··· DATASET RECORDS
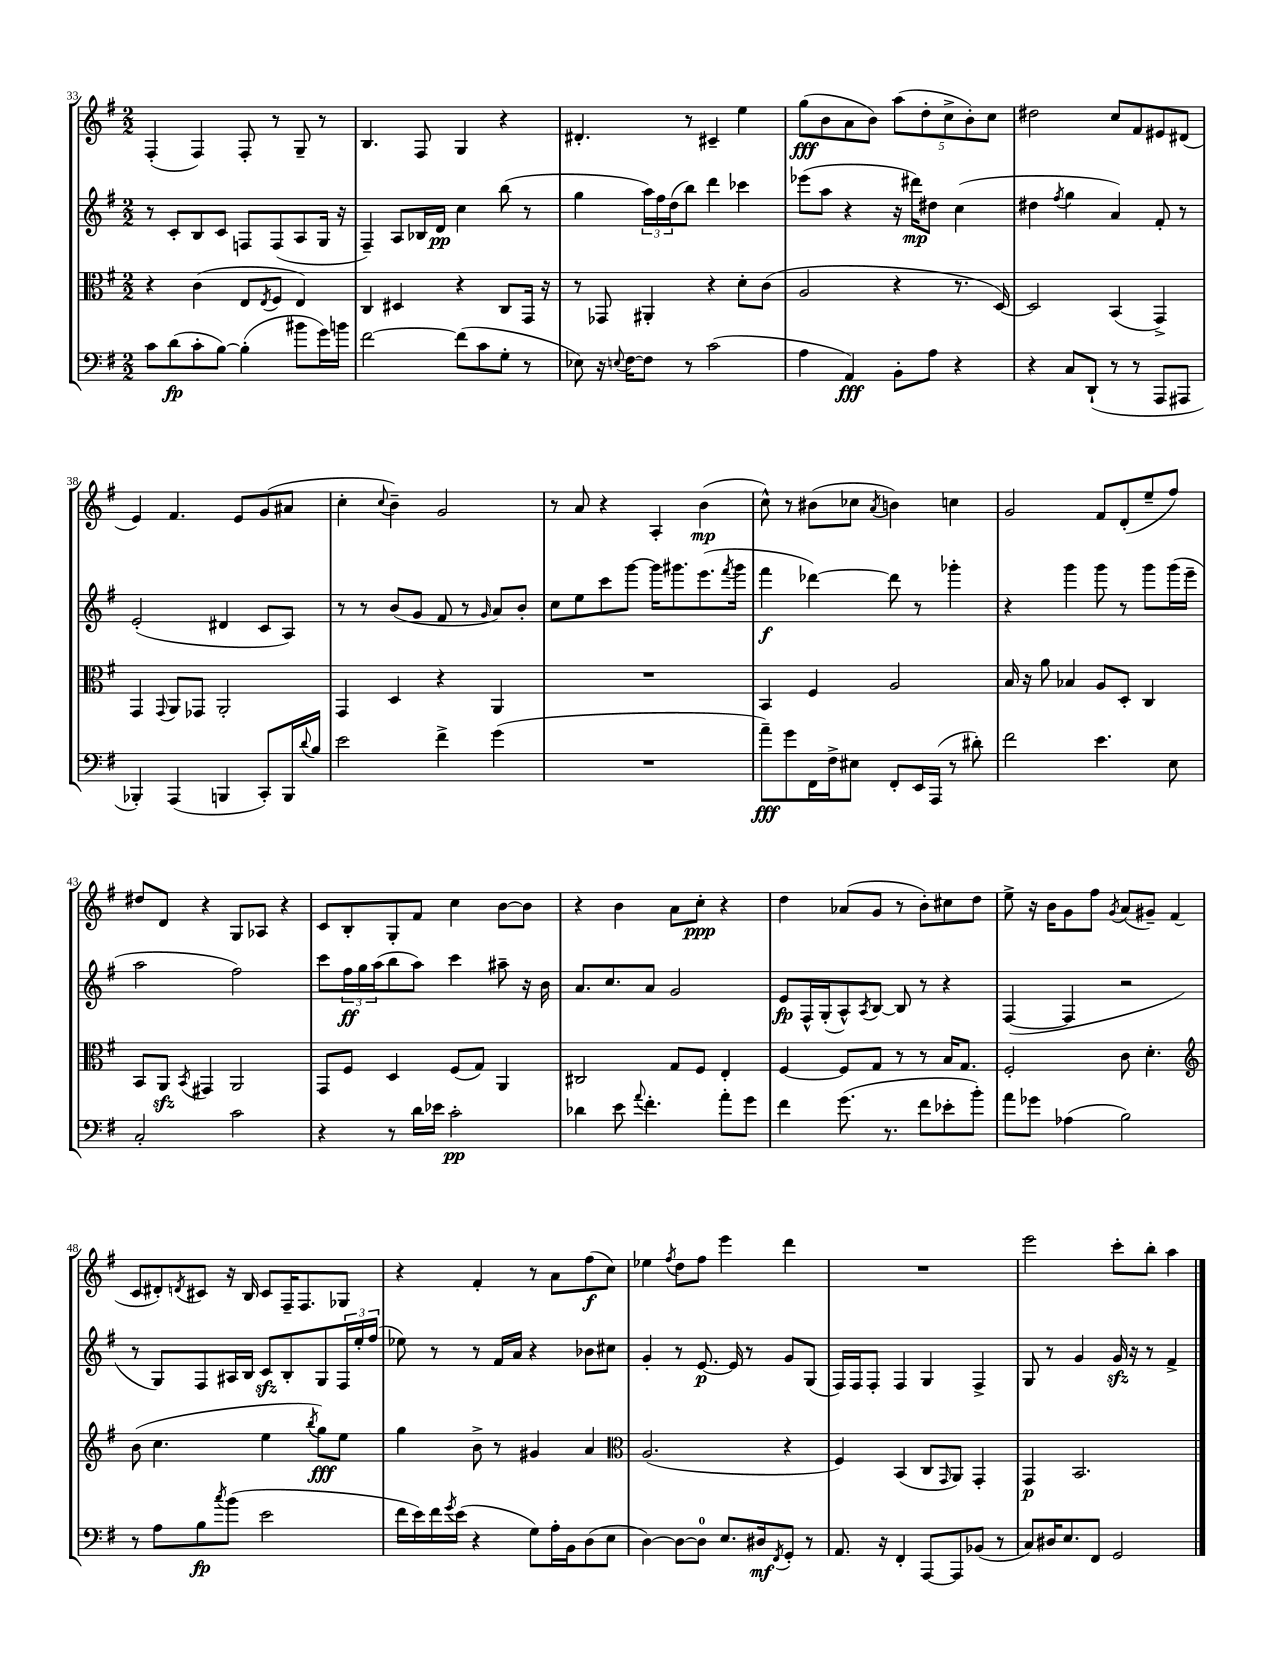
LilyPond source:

<<
\new StaffGroup <<
\new Staff = "s0" {
    \clef treble \key g \major \numericTimeSignature \time 2/2
    fis4-.( fis4) fis8-. r8 g8-- r8 |
    b4. fis8 g4 r4 |
    dis'4.-. r8 cis'4-- e''4 |
    g''8\fff( b'8 a'8 b'8) \tuplet 5/4 { a''8( d''8-. c''8-> b'8-.) c''8 } |
    dis''2 c''8 fis'8 eis'8 dis'8( |
    e'4) fis'4. e'8 g'8( ais'8 |
    c''4-. \appoggiatura { c''8 } b'4--) g'2 |
    r8 a'8 r4 a4-. b'4\mp( |
    c''8-^) r8 bis'8( ces''8 \acciaccatura { a'8 } b'4) c''4 |
    g'2 fis'8 d'8-.( e''8-- fis''8) |
    dis''8 d'8 r4 g8 aes8 r4 |
    c'8 b8-. g8-. fis'8 c''4 b'8~ b'8 |
    r4 b'4 a'8 c''8-.\ppp r4 |
    d''4 aes'8( g'8 r8 b'8-.) cis''8 d''8 |
    e''8-> r16 b'16 g'8 fis''8 \acciaccatura { g'8 } a'8( gis'8--) fis'4( |
    c'8 dis'8-.) \acciaccatura { d'8 } cis'8 r16 b16 cis'8 fis16-- fis8. ges8 |
    r4 fis'4-. r8 a'8 fis''8\f( c''8) |
    ees''4 \acciaccatura { fis''8 } d''8 fis''8 e'''4 d'''4 |
    R1 |
    e'''2 c'''8-. b''8-. a''4 \bar "|." |
}
\new Staff = "s1" {
    \clef treble \key g \major \numericTimeSignature \time 2/2
    r8 c'8-. b8 c'8 f8 f8( a8 g16 r16 |
    fis4--) a8 bes16 d'16\pp c''4 b''8( r8 |
    g''4 \tuplet 3/2 { a''16) fis''16 d''16( } b''8) d'''4 ces'''4 |
    ees'''8( a''8 r4 r16 dis'''16\mp) dis''8 c''4( |
    dis''4 \acciaccatura { fis''8 } g''4 a'4) fis'8-. r8 |
    e'2-.( dis'4 c'8 a8) |
    r8 r8 b'8( g'8 fis'8 r8 \grace { g'16 } a'8) b'8-. |
    c''8 e''8 c'''8 g'''8~ g'''16 gis'''8. e'''8.( \acciaccatura { fis'''8 } gis'''16 |
    fis'''4\f des'''4~) des'''8 r8 ges'''4-. |
    r4 g'''4 g'''8 r8 g'''8 g'''16( e'''16-- |
    a''2 fis''2) |
    c'''8 \tuplet 3/2 { fis''16\ff g''16 a''16( } b''8 a''8) c'''4 ais''8-- r16 b'16 |
    a'8. c''8. a'8 g'2 |
    e'8\fp fis16-^ g16-.( a8-^) \acciaccatura { a8 } b8~ b8 r8 r4 |
    fis4~( fis4 r2 |
    r8 g8) fis8 ais16 b16 c'8\sfz b8-. g8 \tuplet 3/2 { fis16 e''16-. fis''16( } |
    ees''8) r8 r8 fis'16 a'16 r4 bes'8 cis''8 |
    g'4-. r8 e'8.~\p e'16 r8 g'8 g8( |
    fis16) fis16 fis8-. fis4 g4 fis4-> |
    g8 r8 g'4 g'16\sfz r16 r8 fis'4-> \bar "|." |
}
\new Staff = "s2" {
    \clef alto \key g \major \numericTimeSignature \time 2/2
    r4 c'4( e8 \acciaccatura { e8 } fis8 e4) |
    c4 dis4 r4 c8 g,16 r16 |
    r8 ges,8 ais,4-. r4 d'8-. c'8( |
    a2 r4 r8. d16~) |
    d2 b,4( g,4->) |
    g,4 \appoggiatura { g,8 } a,8 ges,8 a,2-. |
    g,4 d4 r4 a,4 |
    R1 |
    b,4 fis4 a2 |
    b16 r16 a'8 bes4 a8 d8-. c4 |
    b,8 a,8\sfz \acciaccatura { b,8 } gis,4 a,2 |
    g,8 fis8 d4 fis8( g8) a,4 |
    cis2 g8 fis8 e4-. |
    fis4~ fis8 g8 r8 r8 b16 g8. |
    fis2-. c'8 d'4.-. |
    \clef treble b'8( c''4. e''4 \acciaccatura { b''8 } g''8\fff) e''8 |
    g''4 b'8-> r8 gis'4 a'4 |
    \clef alto a2.( r4 |
    fis4) b,4( c8 \grace { g,16 } a,8) g,4-. |
    g,4\p b,2. \bar "|." |
}
\new Staff = "s3" {
    \clef bass \key g \major \numericTimeSignature \time 2/2
    c'8 d'8\fp( c'8-. b8~) b4-.( bis'8 g'16) b'16 |
    fis'2~ fis'8( c'8 g8-. r8 |
    ees8) r16 \appoggiatura { e8 } fis16~ fis8 r8 c'2( |
    a4 a,4\fff) b,8-. a8 r4 |
    r4 c8 d,8-!( r8 r8 a,,8 ais,,8 |
    bes,,4-.) a,,4( b,,4 c,8-.) b,,16 \appoggiatura { d'8 } b16 |
    e'2 fis'4-> g'4( |
    R1 |
    a'8--\fff) g'8 fis,16 fis16-> eis8 fis,8-. e,16 a,,16( r8 dis'8-.) |
    fis'2 e'4. e8 |
    c2-. c'2 |
    r4 r8 d'16 ees'16 c'2-.\pp |
    des'4 e'8 \appoggiatura { a'8 } fis'4.-. a'8-. g'8 |
    fis'4 g'8.( r8. fis'8 ees'8-. b'8-.) |
    a'8 ges'8 aes4( b2) |
    r8 a8 b8\fp \acciaccatura { c''8 } b'8( e'2 |
    fis'16 e'16) fis'16 \acciaccatura { g'8 } e'16( r4 g8) a16-. b,16 d8( e8 |
    d4~) d8~ d8-0 e8. dis16\mf \acciaccatura { fis,8 } g,8-. r8 |
    a,8. r16 fis,4-. a,,8~ a,,8 bes,8( r8 |
    c8) dis16 e8. fis,8 g,2 \bar "|." |
}
>>
>>
\layout { \context { \Score currentBarNumber = #33 } }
······
● **TASK BRIEF**
Please report every line from the rows above that contains the string "tuplet", copying each line in full.

● **ANSWER TO THIS EXERCISE**
    g''8\fff( b'8 a'8 b'8) \tuplet 5/4 { a''8( d''8-. c''8-> b'8-.) c''8 } |
    g''4 \tuplet 3/2 { a''16) fis''16 d''16( } b''8) d'''4 ces'''4 |
    c'''8 \tuplet 3/2 { fis''16\ff g''16 a''16( } b''8 a''8) c'''4 ais''8-- r16 b'16 |
    r8 g8) fis8 ais16 b16 c'8\sfz b8-. g8 \tuplet 3/2 { fis16 e''16-. fis''16( } |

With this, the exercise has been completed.